Task goal => Copy all lines in the data that contain the string "none".

Scene comparison data =>
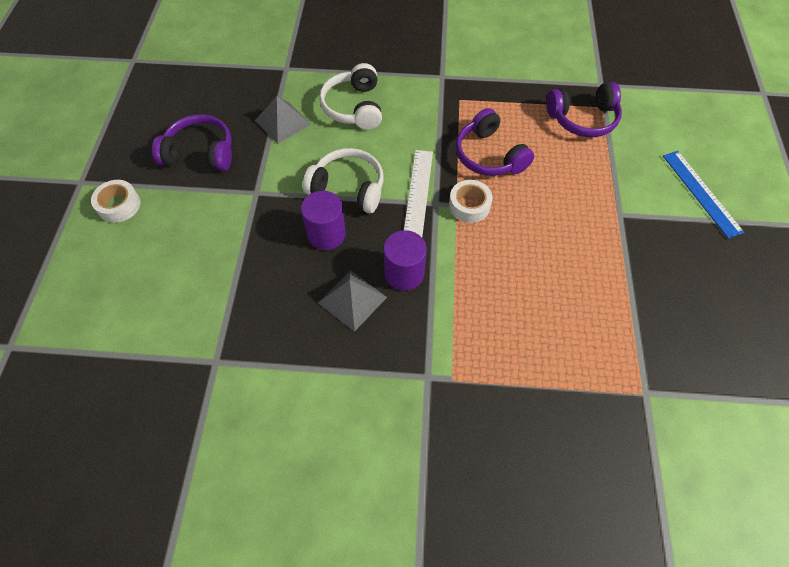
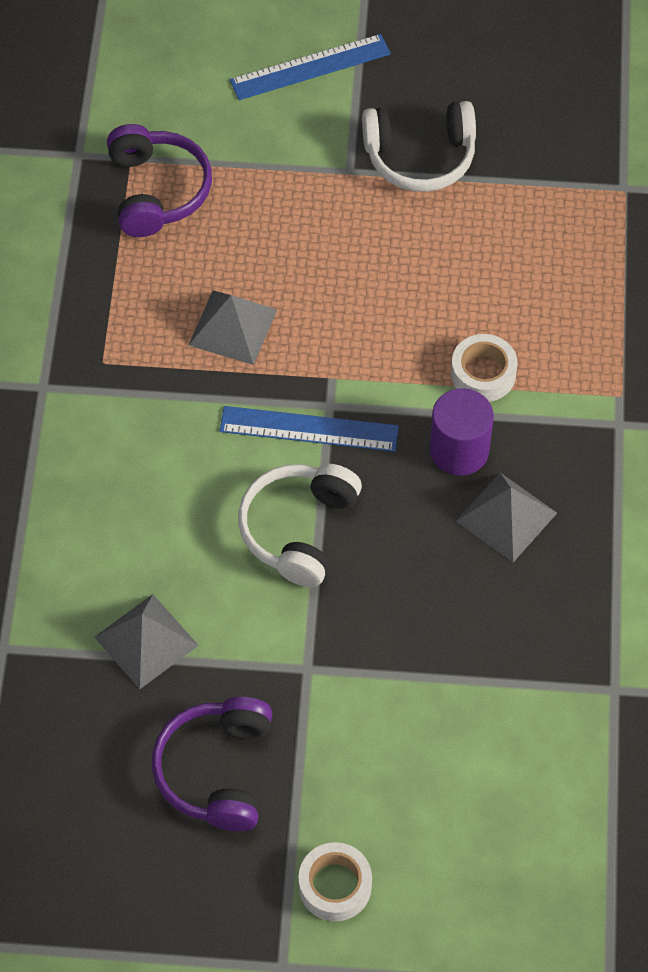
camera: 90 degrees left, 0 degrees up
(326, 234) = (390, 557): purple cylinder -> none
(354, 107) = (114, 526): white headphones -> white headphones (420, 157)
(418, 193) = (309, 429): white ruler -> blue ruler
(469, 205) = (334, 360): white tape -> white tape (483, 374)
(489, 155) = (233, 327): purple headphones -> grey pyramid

...

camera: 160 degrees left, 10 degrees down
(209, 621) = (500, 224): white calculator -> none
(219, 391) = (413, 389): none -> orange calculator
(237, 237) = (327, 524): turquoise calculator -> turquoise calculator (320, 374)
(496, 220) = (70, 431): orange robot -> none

* * *

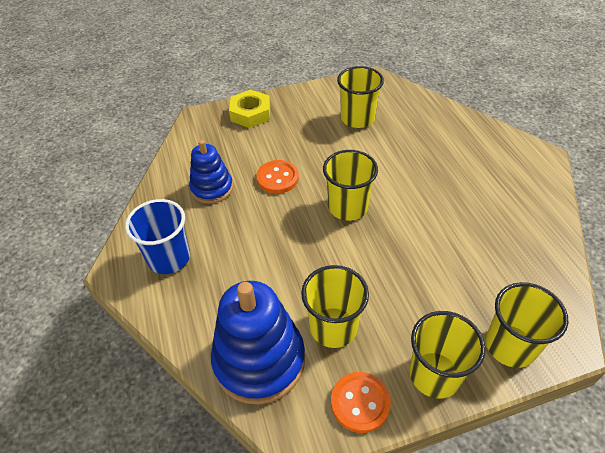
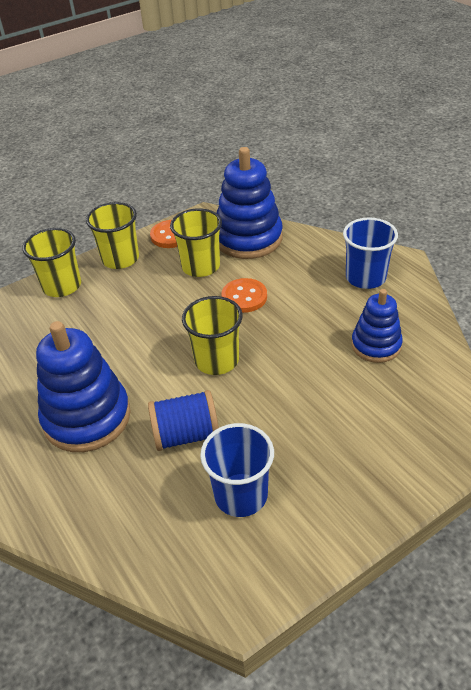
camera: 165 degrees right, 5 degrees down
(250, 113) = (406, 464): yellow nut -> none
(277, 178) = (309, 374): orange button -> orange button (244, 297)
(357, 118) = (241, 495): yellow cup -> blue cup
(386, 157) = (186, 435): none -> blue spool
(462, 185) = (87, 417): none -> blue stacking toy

Solution to the problem =>
(326, 234) = (390, 557): purple cylinder -> none
(209, 621) = (500, 224): white calculator -> none
(219, 391) = (413, 389): none -> orange calculator
(496, 220) = (70, 431): orange robot -> none
(250, 113) = (406, 464): yellow nut -> none
(386, 157) = (186, 435): none -> blue spool
(462, 185) = (87, 417): none -> blue stacking toy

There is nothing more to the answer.